- Goal of the exercise: Retype the stretch of the listing from the line containing "That is False." through the line containing "arrangement, is taller.", both ends included, with every character unchanged.

-*-

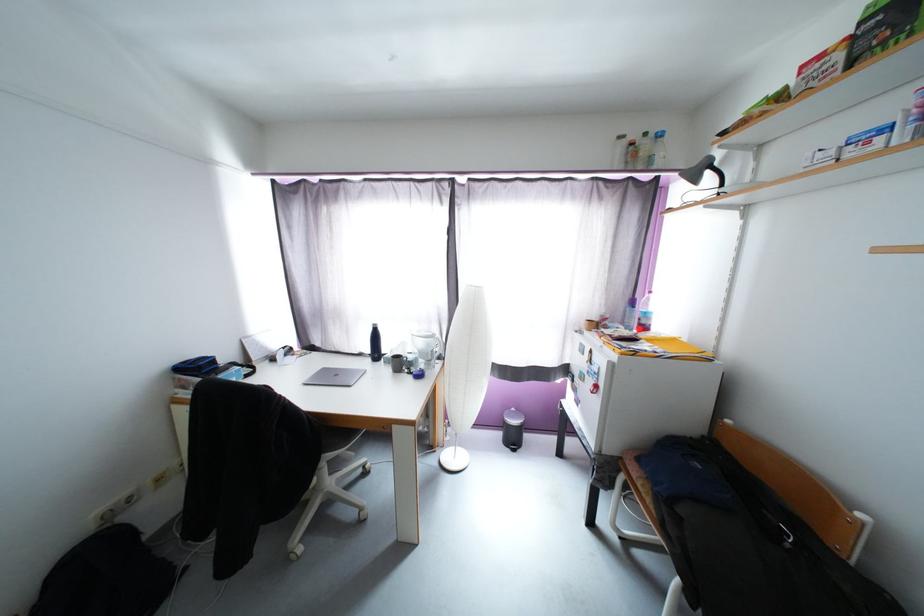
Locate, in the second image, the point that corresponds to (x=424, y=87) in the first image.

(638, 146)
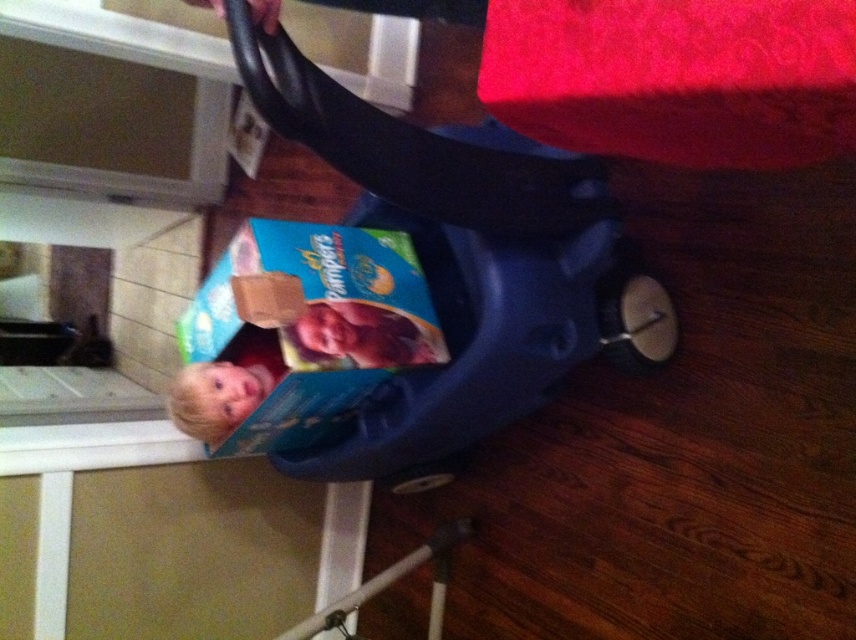
Can you confirm if blue plastic baby carriage at center is bigger than smooth plastic baby at center?

Yes, blue plastic baby carriage at center is bigger than smooth plastic baby at center.

Is blue plastic baby carriage at center taller than smooth plastic baby at center?

Yes, blue plastic baby carriage at center is taller than smooth plastic baby at center.

Does point (646, 364) lie in front of point (383, 324)?

No, (646, 364) is behind (383, 324).

The image size is (856, 640). Find the location of `blue plastic baby carriage at center`. blue plastic baby carriage at center is located at coordinates (459, 262).

This screenshot has height=640, width=856. What do you see at coordinates (361, 336) in the screenshot?
I see `smooth plastic baby at center` at bounding box center [361, 336].

Who is shorter, smooth plastic baby at center or blonde hair baby at lower left?

Standing shorter between the two is smooth plastic baby at center.

Locate an element on the screen. smooth plastic baby at center is located at coordinates (361, 336).

Who is more forward, [381,168] or [223,429]?

Point [381,168] is in front.

Who is positioned more to the right, blue plastic baby carriage at center or blonde hair baby at lower left?

From the viewer's perspective, blue plastic baby carriage at center appears more on the right side.

Who is more distant from viewer, (x=522, y=291) or (x=223, y=403)?

The point (x=223, y=403) is behind.

I want to click on blue plastic baby carriage at center, so click(x=459, y=262).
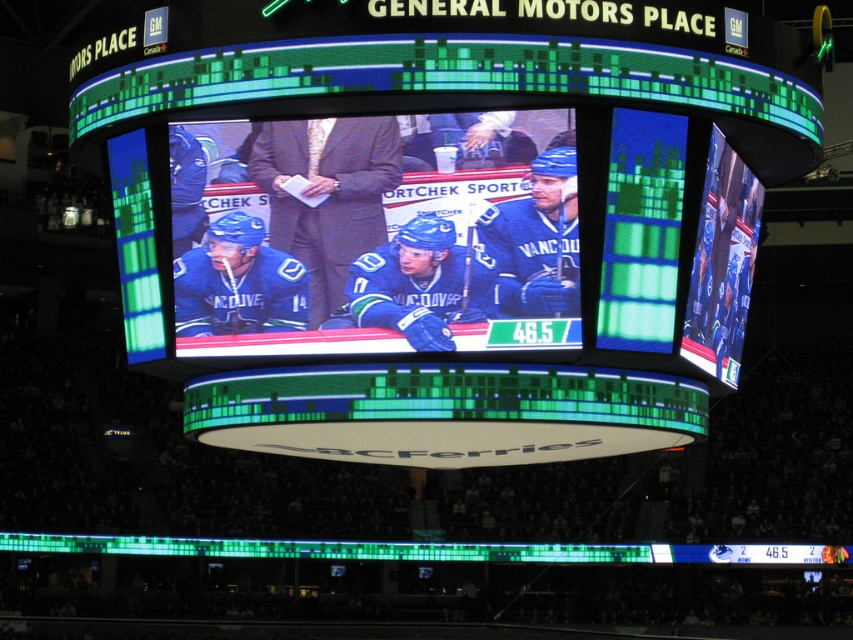
You are an event planner trying to set up a photo shoot in the arena. You want to capture both the matte black scoreboard at center and the blue jersey hockey players at center in the same frame. Based on their sizes, which object will occupy more space in the photo?

The matte black scoreboard at center has a greater width than the blue jersey hockey players at center, so it will occupy more space in the photo.

You are attending a hockey game at General Motors Place and notice the matte black scoreboard at center and the blue jersey hockey players at center. From your seat, which object appears closer to you?

The blue jersey hockey players at center appear closer because the matte black scoreboard at center is positioned under them, indicating they are in front.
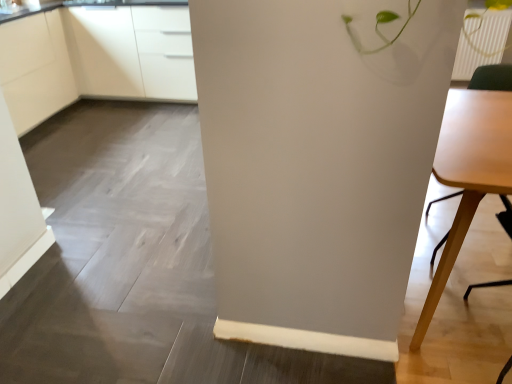
What do you see at coordinates (468, 172) in the screenshot? The width and height of the screenshot is (512, 384). I see `light wood table at right` at bounding box center [468, 172].

The image size is (512, 384). I want to click on light wood table at right, so click(468, 172).

What do you see at coordinates (94, 59) in the screenshot? The height and width of the screenshot is (384, 512). I see `white glossy cabinets at upper left, which is the 2th cabinetry in left-to-right order` at bounding box center [94, 59].

What do you see at coordinates (35, 69) in the screenshot?
I see `white matte cabinet at upper left, marked as the 1th cabinetry in a left-to-right arrangement` at bounding box center [35, 69].

What are the coordinates of `white matte cabinet at upper left, marked as the 1th cabinetry in a left-to-right arrangement` in the screenshot? It's located at (35, 69).

Identify the location of light wood table at right. This screenshot has height=384, width=512. (468, 172).

Is light wood table at right inside white glossy cabinets at upper left, which is the 2th cabinetry in left-to-right order?

That's incorrect, light wood table at right is not inside white glossy cabinets at upper left, which is the 2th cabinetry in left-to-right order.

Is white glossy cabinets at upper left, which is the first cabinetry in right-to-left order, turned away from light wood table at right?

No, white glossy cabinets at upper left, which is the first cabinetry in right-to-left order, is not facing away from light wood table at right.

You are a GUI agent. You are given a task and a screenshot of the screen. Output one action in this format:
    pyautogui.click(x=<x>, y=<y>)
    Task: Click on the 2nd cabinetry behind the light wood table at right
    
    Given the screenshot: What is the action you would take?
    tap(94, 59)

Considering the sizes of white glossy cabinets at upper left, which is the 2th cabinetry in left-to-right order, and light wood table at right in the image, is white glossy cabinets at upper left, which is the 2th cabinetry in left-to-right order, wider or thinner than light wood table at right?

Clearly, white glossy cabinets at upper left, which is the 2th cabinetry in left-to-right order, has less width compared to light wood table at right.

Between white matte cabinet at upper left, marked as the second cabinetry in a right-to-left arrangement, and light wood table at right, which one is positioned behind?

white matte cabinet at upper left, marked as the second cabinetry in a right-to-left arrangement, is more distant.

Is white matte cabinet at upper left, marked as the 1th cabinetry in a left-to-right arrangement, not close to light wood table at right?

white matte cabinet at upper left, marked as the 1th cabinetry in a left-to-right arrangement, is positioned a significant distance from light wood table at right.

Considering the positions of objects white matte cabinet at upper left, marked as the second cabinetry in a right-to-left arrangement, and light wood table at right in the image provided, who is more to the left, white matte cabinet at upper left, marked as the second cabinetry in a right-to-left arrangement, or light wood table at right?

white matte cabinet at upper left, marked as the second cabinetry in a right-to-left arrangement.

Could you tell me if white matte cabinet at upper left, marked as the 1th cabinetry in a left-to-right arrangement, is facing light wood table at right?

Yes, white matte cabinet at upper left, marked as the 1th cabinetry in a left-to-right arrangement, is turned towards light wood table at right.

Is light wood table at right bigger than white glossy cabinets at upper left, which is the 2th cabinetry in left-to-right order?

No.

Considering the relative sizes of light wood table at right and white glossy cabinets at upper left, which is the first cabinetry in right-to-left order, in the image provided, is light wood table at right shorter than white glossy cabinets at upper left, which is the first cabinetry in right-to-left order,?

Yes, light wood table at right is shorter than white glossy cabinets at upper left, which is the first cabinetry in right-to-left order.

From a real-world perspective, is light wood table at right above or below white glossy cabinets at upper left, which is the first cabinetry in right-to-left order?

From a real-world perspective, light wood table at right is physically below white glossy cabinets at upper left, which is the first cabinetry in right-to-left order.

Is the position of light wood table at right more distant than that of white glossy cabinets at upper left, which is the first cabinetry in right-to-left order?

No, it is not.

How different are the orientations of light wood table at right and white matte cabinet at upper left, marked as the 1th cabinetry in a left-to-right arrangement, in degrees?

90.2 degrees.

In the scene shown: Who is shorter, light wood table at right or white matte cabinet at upper left, marked as the 1th cabinetry in a left-to-right arrangement?

light wood table at right.

Considering the positions of objects light wood table at right and white matte cabinet at upper left, marked as the 1th cabinetry in a left-to-right arrangement, in the image provided, who is more to the right, light wood table at right or white matte cabinet at upper left, marked as the 1th cabinetry in a left-to-right arrangement,?

light wood table at right.

Could you tell me if light wood table at right is turned towards white matte cabinet at upper left, marked as the second cabinetry in a right-to-left arrangement?

No, light wood table at right is not aimed at white matte cabinet at upper left, marked as the second cabinetry in a right-to-left arrangement.

Is white glossy cabinets at upper left, which is the first cabinetry in right-to-left order, closer to the viewer compared to white matte cabinet at upper left, marked as the second cabinetry in a right-to-left arrangement?

That is False.

Between white glossy cabinets at upper left, which is the 2th cabinetry in left-to-right order, and white matte cabinet at upper left, marked as the second cabinetry in a right-to-left arrangement, which one has more height?

white matte cabinet at upper left, marked as the second cabinetry in a right-to-left arrangement, is taller.

Is white glossy cabinets at upper left, which is the first cabinetry in right-to-left order, to the right of white matte cabinet at upper left, marked as the second cabinetry in a right-to-left arrangement, from the viewer's perspective?

Yes.

Does point (97, 25) appear closer or farther from the camera than point (57, 20)?

Point (97, 25) appears to be farther away from the viewer than point (57, 20).

From the image's perspective, which object appears higher, white matte cabinet at upper left, marked as the 1th cabinetry in a left-to-right arrangement, or white glossy cabinets at upper left, which is the 2th cabinetry in left-to-right order?

white glossy cabinets at upper left, which is the 2th cabinetry in left-to-right order, appears higher in the image.

Considering the relative sizes of white matte cabinet at upper left, marked as the second cabinetry in a right-to-left arrangement, and white glossy cabinets at upper left, which is the 2th cabinetry in left-to-right order, in the image provided, is white matte cabinet at upper left, marked as the second cabinetry in a right-to-left arrangement, taller than white glossy cabinets at upper left, which is the 2th cabinetry in left-to-right order,?

Correct, white matte cabinet at upper left, marked as the second cabinetry in a right-to-left arrangement, is much taller as white glossy cabinets at upper left, which is the 2th cabinetry in left-to-right order.

Which is in front, point (58, 94) or point (63, 75)?

Positioned in front is point (58, 94).

Are white matte cabinet at upper left, marked as the 1th cabinetry in a left-to-right arrangement, and white glossy cabinets at upper left, which is the 2th cabinetry in left-to-right order, making contact?

No, white matte cabinet at upper left, marked as the 1th cabinetry in a left-to-right arrangement, is not with white glossy cabinets at upper left, which is the 2th cabinetry in left-to-right order.

Where is `table to the right of white glossy cabinets at upper left, which is the first cabinetry in right-to-left order`? table to the right of white glossy cabinets at upper left, which is the first cabinetry in right-to-left order is located at coordinates (468, 172).

The width and height of the screenshot is (512, 384). In order to click on table beneath the white matte cabinet at upper left, marked as the second cabinetry in a right-to-left arrangement (from a real-world perspective) in this screenshot , I will do `click(468, 172)`.

Which object lies further to the anchor point white matte cabinet at upper left, marked as the second cabinetry in a right-to-left arrangement, white glossy cabinets at upper left, which is the 2th cabinetry in left-to-right order, or light wood table at right?

light wood table at right lies further to white matte cabinet at upper left, marked as the second cabinetry in a right-to-left arrangement, than the other object.

Based on their spatial positions, is light wood table at right or white glossy cabinets at upper left, which is the first cabinetry in right-to-left order, further from white matte cabinet at upper left, marked as the second cabinetry in a right-to-left arrangement?

Based on the image, light wood table at right appears to be further to white matte cabinet at upper left, marked as the second cabinetry in a right-to-left arrangement.

From the image, which object appears to be nearer to light wood table at right, white glossy cabinets at upper left, which is the 2th cabinetry in left-to-right order, or white matte cabinet at upper left, marked as the 1th cabinetry in a left-to-right arrangement?

white glossy cabinets at upper left, which is the 2th cabinetry in left-to-right order, lies closer to light wood table at right than the other object.

Looking at this image, from the image, which object appears to be nearer to white glossy cabinets at upper left, which is the first cabinetry in right-to-left order, white matte cabinet at upper left, marked as the 1th cabinetry in a left-to-right arrangement, or light wood table at right?

white matte cabinet at upper left, marked as the 1th cabinetry in a left-to-right arrangement, is positioned closer to the anchor white glossy cabinets at upper left, which is the first cabinetry in right-to-left order.

Considering their positions, is light wood table at right positioned closer to white glossy cabinets at upper left, which is the first cabinetry in right-to-left order, than white matte cabinet at upper left, marked as the second cabinetry in a right-to-left arrangement?

white matte cabinet at upper left, marked as the second cabinetry in a right-to-left arrangement, lies closer to white glossy cabinets at upper left, which is the first cabinetry in right-to-left order, than the other object.

Considering their positions, is white matte cabinet at upper left, marked as the second cabinetry in a right-to-left arrangement, positioned further to light wood table at right than white glossy cabinets at upper left, which is the 2th cabinetry in left-to-right order?

white matte cabinet at upper left, marked as the second cabinetry in a right-to-left arrangement, is positioned further to the anchor light wood table at right.

Locate an element on the screen. Image resolution: width=512 pixels, height=384 pixels. cabinetry located between white matte cabinet at upper left, marked as the 1th cabinetry in a left-to-right arrangement, and light wood table at right in the left-right direction is located at coordinates (94, 59).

-*-

- Task output:
That is False.

Between white glossy cabinets at upper left, which is the 2th cabinetry in left-to-right order, and white matte cabinet at upper left, marked as the second cabinetry in a right-to-left arrangement, which one has more height?

white matte cabinet at upper left, marked as the second cabinetry in a right-to-left arrangement, is taller.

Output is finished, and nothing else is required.